(Exercise brief):
Copy the entries word for word, starting with the first line and stopping after the line that contains "The point (261, 352) is in front.".

(Excerpted data):

========================================================================

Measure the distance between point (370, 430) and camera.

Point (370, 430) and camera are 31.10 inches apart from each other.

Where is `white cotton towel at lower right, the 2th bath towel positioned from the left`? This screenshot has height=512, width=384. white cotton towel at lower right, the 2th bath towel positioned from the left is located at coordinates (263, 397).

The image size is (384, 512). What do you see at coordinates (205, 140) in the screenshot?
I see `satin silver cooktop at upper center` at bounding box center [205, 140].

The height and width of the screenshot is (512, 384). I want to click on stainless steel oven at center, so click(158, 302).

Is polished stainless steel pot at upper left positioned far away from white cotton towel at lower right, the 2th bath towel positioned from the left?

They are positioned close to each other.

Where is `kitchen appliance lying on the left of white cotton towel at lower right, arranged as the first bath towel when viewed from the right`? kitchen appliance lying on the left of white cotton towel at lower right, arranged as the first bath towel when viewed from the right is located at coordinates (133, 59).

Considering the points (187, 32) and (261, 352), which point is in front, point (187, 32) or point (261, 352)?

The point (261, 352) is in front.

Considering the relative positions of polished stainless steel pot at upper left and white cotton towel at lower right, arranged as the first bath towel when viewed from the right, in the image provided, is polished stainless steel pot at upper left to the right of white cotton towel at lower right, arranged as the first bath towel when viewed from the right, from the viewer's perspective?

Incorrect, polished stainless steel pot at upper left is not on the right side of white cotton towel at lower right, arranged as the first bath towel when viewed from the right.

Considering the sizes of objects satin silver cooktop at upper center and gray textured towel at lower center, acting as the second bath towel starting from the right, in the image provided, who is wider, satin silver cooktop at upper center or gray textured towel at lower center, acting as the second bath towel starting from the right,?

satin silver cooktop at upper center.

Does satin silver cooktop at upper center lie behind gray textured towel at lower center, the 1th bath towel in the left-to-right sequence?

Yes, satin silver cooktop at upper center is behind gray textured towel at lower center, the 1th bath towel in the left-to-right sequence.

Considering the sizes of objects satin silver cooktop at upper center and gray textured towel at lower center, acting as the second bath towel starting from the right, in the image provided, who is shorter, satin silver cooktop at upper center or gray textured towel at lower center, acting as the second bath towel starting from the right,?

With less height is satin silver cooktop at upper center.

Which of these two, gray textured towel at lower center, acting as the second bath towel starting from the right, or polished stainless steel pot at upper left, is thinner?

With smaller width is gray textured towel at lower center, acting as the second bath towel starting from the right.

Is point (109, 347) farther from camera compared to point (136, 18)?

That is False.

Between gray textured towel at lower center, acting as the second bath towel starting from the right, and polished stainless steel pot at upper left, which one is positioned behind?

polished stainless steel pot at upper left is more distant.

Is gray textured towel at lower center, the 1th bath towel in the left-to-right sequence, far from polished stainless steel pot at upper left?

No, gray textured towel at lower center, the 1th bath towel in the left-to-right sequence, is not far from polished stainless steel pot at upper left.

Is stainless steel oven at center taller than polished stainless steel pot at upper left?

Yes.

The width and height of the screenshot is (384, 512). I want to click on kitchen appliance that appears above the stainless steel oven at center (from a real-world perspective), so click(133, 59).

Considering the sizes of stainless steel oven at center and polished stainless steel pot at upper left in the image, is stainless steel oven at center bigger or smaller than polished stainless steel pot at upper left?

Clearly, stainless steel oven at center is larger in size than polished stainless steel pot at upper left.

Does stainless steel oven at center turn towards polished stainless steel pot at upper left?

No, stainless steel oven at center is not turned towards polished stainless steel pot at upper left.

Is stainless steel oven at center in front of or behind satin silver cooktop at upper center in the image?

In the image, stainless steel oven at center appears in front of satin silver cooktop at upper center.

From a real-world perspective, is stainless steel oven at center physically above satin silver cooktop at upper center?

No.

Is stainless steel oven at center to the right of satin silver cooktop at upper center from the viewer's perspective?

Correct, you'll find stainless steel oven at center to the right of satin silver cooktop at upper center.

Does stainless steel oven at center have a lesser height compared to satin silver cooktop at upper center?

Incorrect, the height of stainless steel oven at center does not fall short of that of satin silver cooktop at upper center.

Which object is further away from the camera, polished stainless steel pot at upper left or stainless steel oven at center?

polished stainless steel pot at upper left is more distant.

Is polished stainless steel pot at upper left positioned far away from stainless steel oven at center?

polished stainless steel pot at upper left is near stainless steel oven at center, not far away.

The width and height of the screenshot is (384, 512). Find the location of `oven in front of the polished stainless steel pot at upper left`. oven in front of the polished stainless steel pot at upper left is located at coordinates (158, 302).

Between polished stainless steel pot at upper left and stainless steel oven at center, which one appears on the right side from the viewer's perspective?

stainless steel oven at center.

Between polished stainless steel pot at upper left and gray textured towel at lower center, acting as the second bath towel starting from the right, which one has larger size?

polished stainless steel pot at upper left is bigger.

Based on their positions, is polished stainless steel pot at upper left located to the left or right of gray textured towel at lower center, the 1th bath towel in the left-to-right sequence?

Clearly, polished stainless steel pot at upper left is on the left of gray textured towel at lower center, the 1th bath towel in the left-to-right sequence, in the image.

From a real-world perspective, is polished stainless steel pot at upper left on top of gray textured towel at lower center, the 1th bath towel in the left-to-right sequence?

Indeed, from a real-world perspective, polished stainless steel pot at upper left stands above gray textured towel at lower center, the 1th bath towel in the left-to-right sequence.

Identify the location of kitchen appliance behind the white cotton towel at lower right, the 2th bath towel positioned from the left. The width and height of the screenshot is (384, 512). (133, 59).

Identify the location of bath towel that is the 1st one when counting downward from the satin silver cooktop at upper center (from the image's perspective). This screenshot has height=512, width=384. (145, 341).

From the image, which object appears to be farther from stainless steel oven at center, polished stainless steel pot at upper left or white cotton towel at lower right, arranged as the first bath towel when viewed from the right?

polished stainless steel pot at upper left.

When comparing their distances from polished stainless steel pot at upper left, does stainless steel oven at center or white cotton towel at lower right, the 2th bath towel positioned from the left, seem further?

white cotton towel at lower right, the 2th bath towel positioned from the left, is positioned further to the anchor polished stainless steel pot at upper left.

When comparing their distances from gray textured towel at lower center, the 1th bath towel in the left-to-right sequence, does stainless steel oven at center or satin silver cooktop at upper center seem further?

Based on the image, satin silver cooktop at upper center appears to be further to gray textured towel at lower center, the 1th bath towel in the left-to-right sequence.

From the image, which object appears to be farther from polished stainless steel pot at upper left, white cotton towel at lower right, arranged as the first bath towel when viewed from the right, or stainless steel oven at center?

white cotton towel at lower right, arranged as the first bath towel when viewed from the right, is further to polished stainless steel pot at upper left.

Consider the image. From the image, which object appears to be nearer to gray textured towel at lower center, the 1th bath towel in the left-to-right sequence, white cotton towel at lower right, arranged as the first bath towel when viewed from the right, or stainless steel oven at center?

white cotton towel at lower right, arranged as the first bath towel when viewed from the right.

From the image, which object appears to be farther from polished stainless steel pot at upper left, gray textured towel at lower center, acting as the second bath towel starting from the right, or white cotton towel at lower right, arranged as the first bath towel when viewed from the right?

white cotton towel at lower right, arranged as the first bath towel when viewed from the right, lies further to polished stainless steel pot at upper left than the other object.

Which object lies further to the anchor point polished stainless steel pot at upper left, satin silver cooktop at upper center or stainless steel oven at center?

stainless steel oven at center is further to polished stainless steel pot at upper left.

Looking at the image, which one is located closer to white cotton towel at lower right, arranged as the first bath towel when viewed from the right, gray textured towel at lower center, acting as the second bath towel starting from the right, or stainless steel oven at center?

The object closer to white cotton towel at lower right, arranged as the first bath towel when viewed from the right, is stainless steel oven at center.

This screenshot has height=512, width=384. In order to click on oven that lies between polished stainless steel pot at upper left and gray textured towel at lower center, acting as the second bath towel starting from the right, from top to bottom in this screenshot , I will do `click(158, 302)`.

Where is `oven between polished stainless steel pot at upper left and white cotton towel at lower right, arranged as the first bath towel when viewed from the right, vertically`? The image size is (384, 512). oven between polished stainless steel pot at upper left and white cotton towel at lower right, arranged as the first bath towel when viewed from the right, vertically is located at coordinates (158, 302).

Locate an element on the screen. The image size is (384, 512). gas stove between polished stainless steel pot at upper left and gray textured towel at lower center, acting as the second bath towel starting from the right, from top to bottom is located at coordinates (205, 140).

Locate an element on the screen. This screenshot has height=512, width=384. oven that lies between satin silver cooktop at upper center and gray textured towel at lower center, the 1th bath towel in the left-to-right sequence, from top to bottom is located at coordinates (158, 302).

========================================================================

(Full output):
Measure the distance between point (370, 430) and camera.

Point (370, 430) and camera are 31.10 inches apart from each other.

Where is `white cotton towel at lower right, the 2th bath towel positioned from the left`? This screenshot has height=512, width=384. white cotton towel at lower right, the 2th bath towel positioned from the left is located at coordinates (263, 397).

The image size is (384, 512). What do you see at coordinates (205, 140) in the screenshot?
I see `satin silver cooktop at upper center` at bounding box center [205, 140].

The height and width of the screenshot is (512, 384). I want to click on stainless steel oven at center, so click(158, 302).

Is polished stainless steel pot at upper left positioned far away from white cotton towel at lower right, the 2th bath towel positioned from the left?

They are positioned close to each other.

Where is `kitchen appliance lying on the left of white cotton towel at lower right, arranged as the first bath towel when viewed from the right`? kitchen appliance lying on the left of white cotton towel at lower right, arranged as the first bath towel when viewed from the right is located at coordinates (133, 59).

Considering the points (187, 32) and (261, 352), which point is in front, point (187, 32) or point (261, 352)?

The point (261, 352) is in front.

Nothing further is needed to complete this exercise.